Try it: Without leaving anything out, print every line of the data.

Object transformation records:
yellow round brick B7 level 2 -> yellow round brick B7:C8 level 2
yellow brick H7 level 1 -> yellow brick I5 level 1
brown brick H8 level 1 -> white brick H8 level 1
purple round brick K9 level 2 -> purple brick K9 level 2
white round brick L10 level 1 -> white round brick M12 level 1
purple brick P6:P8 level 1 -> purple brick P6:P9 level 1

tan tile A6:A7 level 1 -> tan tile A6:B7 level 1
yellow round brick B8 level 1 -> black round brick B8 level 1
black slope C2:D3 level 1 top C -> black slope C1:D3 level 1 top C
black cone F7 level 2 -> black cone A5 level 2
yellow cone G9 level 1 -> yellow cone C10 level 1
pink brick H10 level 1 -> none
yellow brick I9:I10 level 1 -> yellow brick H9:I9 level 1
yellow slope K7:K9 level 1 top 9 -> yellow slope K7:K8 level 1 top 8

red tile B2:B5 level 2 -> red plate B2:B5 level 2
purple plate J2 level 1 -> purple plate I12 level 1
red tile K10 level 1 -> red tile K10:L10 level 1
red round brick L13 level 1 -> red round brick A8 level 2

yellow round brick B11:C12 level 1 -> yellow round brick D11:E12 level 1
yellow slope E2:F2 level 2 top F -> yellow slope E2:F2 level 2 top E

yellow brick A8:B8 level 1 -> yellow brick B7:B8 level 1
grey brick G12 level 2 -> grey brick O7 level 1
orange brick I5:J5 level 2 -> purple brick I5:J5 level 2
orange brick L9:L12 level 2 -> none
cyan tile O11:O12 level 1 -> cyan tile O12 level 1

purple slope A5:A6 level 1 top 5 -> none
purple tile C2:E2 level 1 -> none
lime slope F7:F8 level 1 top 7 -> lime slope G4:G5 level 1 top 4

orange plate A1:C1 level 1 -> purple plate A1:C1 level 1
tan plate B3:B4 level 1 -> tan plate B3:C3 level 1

Exercise output:
yellow round brick B7 level 2 -> yellow round brick B7:C8 level 2
yellow brick H7 level 1 -> yellow brick I5 level 1
brown brick H8 level 1 -> white brick H8 level 1
purple round brick K9 level 2 -> purple brick K9 level 2
white round brick L10 level 1 -> white round brick M12 level 1
purple brick P6:P8 level 1 -> purple brick P6:P9 level 1

tan tile A6:A7 level 1 -> tan tile A6:B7 level 1
yellow round brick B8 level 1 -> black round brick B8 level 1
black slope C2:D3 level 1 top C -> black slope C1:D3 level 1 top C
black cone F7 level 2 -> black cone A5 level 2
yellow cone G9 level 1 -> yellow cone C10 level 1
pink brick H10 level 1 -> none
yellow brick I9:I10 level 1 -> yellow brick H9:I9 level 1
yellow slope K7:K9 level 1 top 9 -> yellow slope K7:K8 level 1 top 8

red tile B2:B5 level 2 -> red plate B2:B5 level 2
purple plate J2 level 1 -> purple plate I12 level 1
red tile K10 level 1 -> red tile K10:L10 level 1
red round brick L13 level 1 -> red round brick A8 level 2

yellow round brick B11:C12 level 1 -> yellow round brick D11:E12 level 1
yellow slope E2:F2 level 2 top F -> yellow slope E2:F2 level 2 top E

yellow brick A8:B8 level 1 -> yellow brick B7:B8 level 1
grey brick G12 level 2 -> grey brick O7 level 1
orange brick I5:J5 level 2 -> purple brick I5:J5 level 2
orange brick L9:L12 level 2 -> none
cyan tile O11:O12 level 1 -> cyan tile O12 level 1

purple slope A5:A6 level 1 top 5 -> none
purple tile C2:E2 level 1 -> none
lime slope F7:F8 level 1 top 7 -> lime slope G4:G5 level 1 top 4

orange plate A1:C1 level 1 -> purple plate A1:C1 level 1
tan plate B3:B4 level 1 -> tan plate B3:C3 level 1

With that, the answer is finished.